[Recorded data]
******************************
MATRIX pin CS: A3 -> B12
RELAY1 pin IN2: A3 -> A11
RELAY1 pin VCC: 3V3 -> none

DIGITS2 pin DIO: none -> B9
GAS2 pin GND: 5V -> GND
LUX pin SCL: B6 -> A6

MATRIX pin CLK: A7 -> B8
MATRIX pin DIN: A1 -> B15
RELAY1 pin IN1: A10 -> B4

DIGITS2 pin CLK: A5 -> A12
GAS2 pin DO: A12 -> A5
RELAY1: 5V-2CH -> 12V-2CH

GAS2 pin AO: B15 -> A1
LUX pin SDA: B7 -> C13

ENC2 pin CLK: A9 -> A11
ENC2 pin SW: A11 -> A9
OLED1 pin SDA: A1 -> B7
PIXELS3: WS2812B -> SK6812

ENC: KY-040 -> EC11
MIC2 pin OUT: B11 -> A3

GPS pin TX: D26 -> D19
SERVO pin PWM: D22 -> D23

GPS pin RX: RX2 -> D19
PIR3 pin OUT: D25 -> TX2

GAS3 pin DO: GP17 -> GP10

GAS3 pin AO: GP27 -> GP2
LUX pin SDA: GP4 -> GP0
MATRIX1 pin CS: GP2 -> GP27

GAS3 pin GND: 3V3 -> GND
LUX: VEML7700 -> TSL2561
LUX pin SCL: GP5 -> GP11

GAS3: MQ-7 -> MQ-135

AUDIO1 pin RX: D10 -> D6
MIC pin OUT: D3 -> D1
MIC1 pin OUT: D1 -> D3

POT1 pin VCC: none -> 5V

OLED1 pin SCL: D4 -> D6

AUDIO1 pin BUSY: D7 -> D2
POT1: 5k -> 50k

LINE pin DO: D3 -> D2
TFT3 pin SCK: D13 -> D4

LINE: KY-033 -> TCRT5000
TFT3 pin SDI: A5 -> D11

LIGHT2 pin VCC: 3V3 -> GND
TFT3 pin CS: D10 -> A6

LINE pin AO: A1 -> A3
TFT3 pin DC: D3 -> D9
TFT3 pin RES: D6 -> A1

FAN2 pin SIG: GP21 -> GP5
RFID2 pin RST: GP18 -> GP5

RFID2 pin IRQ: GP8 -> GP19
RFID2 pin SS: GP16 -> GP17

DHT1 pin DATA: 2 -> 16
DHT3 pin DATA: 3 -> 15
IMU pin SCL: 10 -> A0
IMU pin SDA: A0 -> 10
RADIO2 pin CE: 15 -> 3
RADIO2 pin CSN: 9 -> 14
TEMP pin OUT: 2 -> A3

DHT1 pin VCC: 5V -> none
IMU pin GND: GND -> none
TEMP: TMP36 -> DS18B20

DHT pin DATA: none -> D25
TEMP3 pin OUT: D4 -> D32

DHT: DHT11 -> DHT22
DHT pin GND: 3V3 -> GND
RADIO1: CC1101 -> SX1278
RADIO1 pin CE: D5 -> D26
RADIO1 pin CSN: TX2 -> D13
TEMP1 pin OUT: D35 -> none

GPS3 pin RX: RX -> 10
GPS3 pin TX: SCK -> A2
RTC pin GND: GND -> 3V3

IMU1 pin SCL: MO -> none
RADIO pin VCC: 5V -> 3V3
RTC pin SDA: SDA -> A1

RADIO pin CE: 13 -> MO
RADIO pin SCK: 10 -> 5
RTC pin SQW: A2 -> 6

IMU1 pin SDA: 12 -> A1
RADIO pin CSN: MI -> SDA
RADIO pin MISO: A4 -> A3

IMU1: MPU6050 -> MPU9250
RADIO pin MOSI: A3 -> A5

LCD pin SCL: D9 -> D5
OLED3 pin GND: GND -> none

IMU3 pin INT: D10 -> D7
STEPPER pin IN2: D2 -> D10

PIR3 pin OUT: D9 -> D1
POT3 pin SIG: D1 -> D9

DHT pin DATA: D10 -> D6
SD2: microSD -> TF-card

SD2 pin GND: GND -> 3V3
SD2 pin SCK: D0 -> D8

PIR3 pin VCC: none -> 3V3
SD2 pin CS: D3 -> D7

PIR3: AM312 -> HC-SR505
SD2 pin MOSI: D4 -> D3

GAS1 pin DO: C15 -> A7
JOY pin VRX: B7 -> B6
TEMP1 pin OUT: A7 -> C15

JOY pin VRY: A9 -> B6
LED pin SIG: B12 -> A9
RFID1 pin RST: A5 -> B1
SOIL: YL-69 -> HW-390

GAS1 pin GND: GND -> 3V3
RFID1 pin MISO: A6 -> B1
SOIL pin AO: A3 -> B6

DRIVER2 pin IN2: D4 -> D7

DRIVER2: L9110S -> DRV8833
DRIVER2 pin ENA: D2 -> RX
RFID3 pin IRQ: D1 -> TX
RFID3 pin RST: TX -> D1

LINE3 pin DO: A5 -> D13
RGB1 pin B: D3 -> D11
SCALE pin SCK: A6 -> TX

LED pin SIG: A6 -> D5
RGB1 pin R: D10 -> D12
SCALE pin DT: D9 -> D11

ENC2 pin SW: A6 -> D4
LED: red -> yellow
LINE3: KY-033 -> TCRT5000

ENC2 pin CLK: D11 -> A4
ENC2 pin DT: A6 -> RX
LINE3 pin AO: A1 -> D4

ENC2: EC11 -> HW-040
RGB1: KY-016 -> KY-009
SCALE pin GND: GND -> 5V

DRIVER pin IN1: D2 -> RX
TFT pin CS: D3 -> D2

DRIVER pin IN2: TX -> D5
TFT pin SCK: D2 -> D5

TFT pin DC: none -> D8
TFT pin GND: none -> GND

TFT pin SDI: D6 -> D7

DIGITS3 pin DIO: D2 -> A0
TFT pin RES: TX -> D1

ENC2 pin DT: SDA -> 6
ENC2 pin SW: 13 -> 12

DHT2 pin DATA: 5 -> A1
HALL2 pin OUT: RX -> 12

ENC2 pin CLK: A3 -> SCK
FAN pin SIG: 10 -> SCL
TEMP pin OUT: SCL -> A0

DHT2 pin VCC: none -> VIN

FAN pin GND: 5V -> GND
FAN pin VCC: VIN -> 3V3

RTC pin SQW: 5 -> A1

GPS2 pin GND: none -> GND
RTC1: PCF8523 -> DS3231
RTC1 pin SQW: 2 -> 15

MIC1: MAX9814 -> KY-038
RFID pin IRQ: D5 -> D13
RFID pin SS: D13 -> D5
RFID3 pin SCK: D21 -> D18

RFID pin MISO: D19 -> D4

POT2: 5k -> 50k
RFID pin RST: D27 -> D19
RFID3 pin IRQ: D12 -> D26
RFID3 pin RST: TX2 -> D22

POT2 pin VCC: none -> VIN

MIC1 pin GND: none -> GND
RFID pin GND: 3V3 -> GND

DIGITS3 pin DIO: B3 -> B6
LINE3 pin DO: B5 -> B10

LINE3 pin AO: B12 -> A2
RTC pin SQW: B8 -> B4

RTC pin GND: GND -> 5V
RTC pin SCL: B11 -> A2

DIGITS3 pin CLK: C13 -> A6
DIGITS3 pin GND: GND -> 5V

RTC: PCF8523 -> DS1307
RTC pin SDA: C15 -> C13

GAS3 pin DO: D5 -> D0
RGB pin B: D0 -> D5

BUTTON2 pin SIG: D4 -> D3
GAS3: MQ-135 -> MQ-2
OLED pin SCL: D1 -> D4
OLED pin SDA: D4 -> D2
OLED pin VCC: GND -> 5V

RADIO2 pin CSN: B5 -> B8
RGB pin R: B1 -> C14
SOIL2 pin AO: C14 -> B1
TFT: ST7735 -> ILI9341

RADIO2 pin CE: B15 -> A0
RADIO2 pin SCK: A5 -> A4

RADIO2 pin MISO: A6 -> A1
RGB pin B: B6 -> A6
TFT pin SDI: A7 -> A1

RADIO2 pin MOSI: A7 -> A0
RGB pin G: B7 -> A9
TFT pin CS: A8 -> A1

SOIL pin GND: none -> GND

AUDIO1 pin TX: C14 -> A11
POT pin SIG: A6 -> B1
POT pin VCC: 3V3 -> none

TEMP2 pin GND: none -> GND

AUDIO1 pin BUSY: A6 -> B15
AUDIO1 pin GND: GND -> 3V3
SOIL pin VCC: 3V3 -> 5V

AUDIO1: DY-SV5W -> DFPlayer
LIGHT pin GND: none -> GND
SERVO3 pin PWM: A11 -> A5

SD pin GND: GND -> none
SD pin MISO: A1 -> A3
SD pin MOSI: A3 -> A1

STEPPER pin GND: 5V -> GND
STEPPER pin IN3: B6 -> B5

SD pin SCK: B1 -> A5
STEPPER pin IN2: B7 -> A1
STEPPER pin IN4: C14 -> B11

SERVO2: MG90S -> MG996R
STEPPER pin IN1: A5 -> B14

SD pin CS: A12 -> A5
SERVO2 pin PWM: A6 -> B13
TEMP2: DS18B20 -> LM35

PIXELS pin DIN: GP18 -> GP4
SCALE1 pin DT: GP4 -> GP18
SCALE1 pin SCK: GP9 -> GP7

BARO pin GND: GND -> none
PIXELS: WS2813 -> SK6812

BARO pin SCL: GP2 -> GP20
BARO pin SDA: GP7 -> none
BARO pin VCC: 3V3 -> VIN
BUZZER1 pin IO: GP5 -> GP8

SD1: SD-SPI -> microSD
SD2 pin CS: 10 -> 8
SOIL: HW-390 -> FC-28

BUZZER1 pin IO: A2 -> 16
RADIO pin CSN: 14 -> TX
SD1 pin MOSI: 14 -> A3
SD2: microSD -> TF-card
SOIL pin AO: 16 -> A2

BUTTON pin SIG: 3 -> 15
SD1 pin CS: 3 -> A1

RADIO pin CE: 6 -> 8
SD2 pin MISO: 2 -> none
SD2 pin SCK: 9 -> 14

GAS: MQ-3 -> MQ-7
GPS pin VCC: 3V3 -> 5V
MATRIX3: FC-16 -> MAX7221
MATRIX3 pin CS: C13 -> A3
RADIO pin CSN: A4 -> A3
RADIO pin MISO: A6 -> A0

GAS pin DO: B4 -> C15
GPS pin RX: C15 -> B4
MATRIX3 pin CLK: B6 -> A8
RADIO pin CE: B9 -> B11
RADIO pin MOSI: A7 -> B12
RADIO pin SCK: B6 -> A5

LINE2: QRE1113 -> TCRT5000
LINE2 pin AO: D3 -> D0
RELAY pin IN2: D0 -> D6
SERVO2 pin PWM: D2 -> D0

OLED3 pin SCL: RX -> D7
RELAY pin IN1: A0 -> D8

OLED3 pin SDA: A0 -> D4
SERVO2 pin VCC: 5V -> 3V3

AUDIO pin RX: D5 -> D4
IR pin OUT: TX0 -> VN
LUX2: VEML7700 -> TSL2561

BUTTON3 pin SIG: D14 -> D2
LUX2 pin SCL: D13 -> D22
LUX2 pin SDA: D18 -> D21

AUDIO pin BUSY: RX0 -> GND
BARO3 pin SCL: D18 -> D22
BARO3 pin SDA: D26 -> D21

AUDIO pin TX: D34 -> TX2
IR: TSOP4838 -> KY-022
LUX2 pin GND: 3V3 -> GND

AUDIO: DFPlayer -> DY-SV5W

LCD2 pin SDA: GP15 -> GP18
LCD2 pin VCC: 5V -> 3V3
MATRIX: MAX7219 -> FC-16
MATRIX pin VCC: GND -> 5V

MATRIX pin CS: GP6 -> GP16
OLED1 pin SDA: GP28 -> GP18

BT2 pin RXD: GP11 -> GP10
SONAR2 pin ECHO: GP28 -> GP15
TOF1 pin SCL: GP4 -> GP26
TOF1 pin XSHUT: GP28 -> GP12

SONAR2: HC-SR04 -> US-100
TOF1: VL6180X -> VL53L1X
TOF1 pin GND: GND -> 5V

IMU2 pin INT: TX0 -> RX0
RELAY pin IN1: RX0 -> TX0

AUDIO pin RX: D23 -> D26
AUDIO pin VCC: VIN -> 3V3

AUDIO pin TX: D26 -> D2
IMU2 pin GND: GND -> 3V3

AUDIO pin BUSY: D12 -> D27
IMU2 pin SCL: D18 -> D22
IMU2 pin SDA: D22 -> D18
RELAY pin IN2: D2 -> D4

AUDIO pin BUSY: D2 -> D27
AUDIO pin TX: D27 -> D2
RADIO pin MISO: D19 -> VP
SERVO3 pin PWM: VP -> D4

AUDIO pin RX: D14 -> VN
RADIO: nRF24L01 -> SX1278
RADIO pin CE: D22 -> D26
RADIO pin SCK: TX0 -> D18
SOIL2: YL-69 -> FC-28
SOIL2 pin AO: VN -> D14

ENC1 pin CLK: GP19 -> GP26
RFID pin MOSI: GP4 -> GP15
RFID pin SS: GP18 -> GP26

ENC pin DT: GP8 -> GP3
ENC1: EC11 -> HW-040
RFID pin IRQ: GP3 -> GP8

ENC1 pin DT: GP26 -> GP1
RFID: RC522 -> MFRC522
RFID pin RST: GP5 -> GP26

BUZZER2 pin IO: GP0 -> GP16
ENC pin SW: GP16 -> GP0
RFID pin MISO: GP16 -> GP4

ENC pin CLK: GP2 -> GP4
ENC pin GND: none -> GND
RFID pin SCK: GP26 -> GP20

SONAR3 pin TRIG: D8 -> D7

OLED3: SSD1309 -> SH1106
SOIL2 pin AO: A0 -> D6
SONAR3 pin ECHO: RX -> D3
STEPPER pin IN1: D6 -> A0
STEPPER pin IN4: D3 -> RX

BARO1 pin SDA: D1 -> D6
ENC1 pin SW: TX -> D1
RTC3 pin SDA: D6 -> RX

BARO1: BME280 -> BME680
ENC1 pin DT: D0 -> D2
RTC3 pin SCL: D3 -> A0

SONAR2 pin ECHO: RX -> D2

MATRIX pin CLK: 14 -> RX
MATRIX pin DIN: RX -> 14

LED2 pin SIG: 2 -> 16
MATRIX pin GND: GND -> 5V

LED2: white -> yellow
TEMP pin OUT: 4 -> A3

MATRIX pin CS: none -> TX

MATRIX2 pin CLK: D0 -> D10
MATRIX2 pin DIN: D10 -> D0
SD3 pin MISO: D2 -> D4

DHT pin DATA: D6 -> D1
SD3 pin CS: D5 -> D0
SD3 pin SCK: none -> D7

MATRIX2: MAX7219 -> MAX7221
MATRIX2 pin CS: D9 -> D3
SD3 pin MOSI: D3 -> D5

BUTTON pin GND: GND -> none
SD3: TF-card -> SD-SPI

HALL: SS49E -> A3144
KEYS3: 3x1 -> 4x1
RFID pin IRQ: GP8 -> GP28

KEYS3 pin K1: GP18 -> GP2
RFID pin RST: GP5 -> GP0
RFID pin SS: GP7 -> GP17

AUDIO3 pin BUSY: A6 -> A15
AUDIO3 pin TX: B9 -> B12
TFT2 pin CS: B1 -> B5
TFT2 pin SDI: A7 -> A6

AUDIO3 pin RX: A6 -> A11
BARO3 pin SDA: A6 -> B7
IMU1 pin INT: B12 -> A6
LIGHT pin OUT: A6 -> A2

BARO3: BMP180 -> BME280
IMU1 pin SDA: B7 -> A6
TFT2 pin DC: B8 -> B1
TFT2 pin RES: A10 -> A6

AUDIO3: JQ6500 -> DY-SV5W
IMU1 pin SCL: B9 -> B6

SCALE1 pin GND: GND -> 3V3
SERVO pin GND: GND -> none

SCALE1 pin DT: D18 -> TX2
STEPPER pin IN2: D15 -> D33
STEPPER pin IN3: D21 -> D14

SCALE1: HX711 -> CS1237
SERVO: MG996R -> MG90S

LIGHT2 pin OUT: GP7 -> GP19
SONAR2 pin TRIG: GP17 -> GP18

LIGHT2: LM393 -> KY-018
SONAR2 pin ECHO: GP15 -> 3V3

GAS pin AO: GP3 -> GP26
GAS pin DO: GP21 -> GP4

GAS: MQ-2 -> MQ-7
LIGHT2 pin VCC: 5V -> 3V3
******************************
• [How to complete this task]
From the line that holds "TFT2 pin CS: B1 -> B5" to the last line of the records above, print each line exactly. Add nothing else.

• [Answer area]
TFT2 pin CS: B1 -> B5
TFT2 pin SDI: A7 -> A6

AUDIO3 pin RX: A6 -> A11
BARO3 pin SDA: A6 -> B7
IMU1 pin INT: B12 -> A6
LIGHT pin OUT: A6 -> A2

BARO3: BMP180 -> BME280
IMU1 pin SDA: B7 -> A6
TFT2 pin DC: B8 -> B1
TFT2 pin RES: A10 -> A6

AUDIO3: JQ6500 -> DY-SV5W
IMU1 pin SCL: B9 -> B6

SCALE1 pin GND: GND -> 3V3
SERVO pin GND: GND -> none

SCALE1 pin DT: D18 -> TX2
STEPPER pin IN2: D15 -> D33
STEPPER pin IN3: D21 -> D14

SCALE1: HX711 -> CS1237
SERVO: MG996R -> MG90S

LIGHT2 pin OUT: GP7 -> GP19
SONAR2 pin TRIG: GP17 -> GP18

LIGHT2: LM393 -> KY-018
SONAR2 pin ECHO: GP15 -> 3V3

GAS pin AO: GP3 -> GP26
GAS pin DO: GP21 -> GP4

GAS: MQ-2 -> MQ-7
LIGHT2 pin VCC: 5V -> 3V3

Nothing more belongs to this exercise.